Top of Material supplied

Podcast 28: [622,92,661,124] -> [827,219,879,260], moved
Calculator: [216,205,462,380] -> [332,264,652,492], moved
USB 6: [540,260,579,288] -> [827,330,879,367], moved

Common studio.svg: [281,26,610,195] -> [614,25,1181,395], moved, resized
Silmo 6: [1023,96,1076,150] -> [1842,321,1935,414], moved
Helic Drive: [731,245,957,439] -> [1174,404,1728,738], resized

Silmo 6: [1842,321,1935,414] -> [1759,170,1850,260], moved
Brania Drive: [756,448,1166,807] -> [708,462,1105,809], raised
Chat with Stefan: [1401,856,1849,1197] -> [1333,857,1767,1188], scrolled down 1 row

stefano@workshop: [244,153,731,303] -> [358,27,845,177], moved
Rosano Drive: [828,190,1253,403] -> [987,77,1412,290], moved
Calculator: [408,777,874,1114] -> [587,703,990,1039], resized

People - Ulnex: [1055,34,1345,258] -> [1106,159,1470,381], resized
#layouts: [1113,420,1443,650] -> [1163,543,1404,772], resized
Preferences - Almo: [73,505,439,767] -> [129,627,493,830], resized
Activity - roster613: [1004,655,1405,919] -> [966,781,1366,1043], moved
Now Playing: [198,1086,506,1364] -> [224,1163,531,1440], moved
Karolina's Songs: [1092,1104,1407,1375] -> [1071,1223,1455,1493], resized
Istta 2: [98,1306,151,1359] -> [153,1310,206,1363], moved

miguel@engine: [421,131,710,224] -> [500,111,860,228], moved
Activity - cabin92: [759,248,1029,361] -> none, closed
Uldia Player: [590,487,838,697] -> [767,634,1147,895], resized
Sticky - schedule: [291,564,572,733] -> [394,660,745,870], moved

Bottom of Material supplied

Exercise requirements: Output each line of the material exactly as it was written above.

Response to the exercise:
Podcast 28: [622,92,661,124] -> [827,219,879,260], moved
Calculator: [216,205,462,380] -> [332,264,652,492], moved
USB 6: [540,260,579,288] -> [827,330,879,367], moved

Common studio.svg: [281,26,610,195] -> [614,25,1181,395], moved, resized
Silmo 6: [1023,96,1076,150] -> [1842,321,1935,414], moved
Helic Drive: [731,245,957,439] -> [1174,404,1728,738], resized

Silmo 6: [1842,321,1935,414] -> [1759,170,1850,260], moved
Brania Drive: [756,448,1166,807] -> [708,462,1105,809], raised
Chat with Stefan: [1401,856,1849,1197] -> [1333,857,1767,1188], scrolled down 1 row

stefano@workshop: [244,153,731,303] -> [358,27,845,177], moved
Rosano Drive: [828,190,1253,403] -> [987,77,1412,290], moved
Calculator: [408,777,874,1114] -> [587,703,990,1039], resized

People - Ulnex: [1055,34,1345,258] -> [1106,159,1470,381], resized
#layouts: [1113,420,1443,650] -> [1163,543,1404,772], resized
Preferences - Almo: [73,505,439,767] -> [129,627,493,830], resized
Activity - roster613: [1004,655,1405,919] -> [966,781,1366,1043], moved
Now Playing: [198,1086,506,1364] -> [224,1163,531,1440], moved
Karolina's Songs: [1092,1104,1407,1375] -> [1071,1223,1455,1493], resized
Istta 2: [98,1306,151,1359] -> [153,1310,206,1363], moved

miguel@engine: [421,131,710,224] -> [500,111,860,228], moved
Activity - cabin92: [759,248,1029,361] -> none, closed
Uldia Player: [590,487,838,697] -> [767,634,1147,895], resized
Sticky - schedule: [291,564,572,733] -> [394,660,745,870], moved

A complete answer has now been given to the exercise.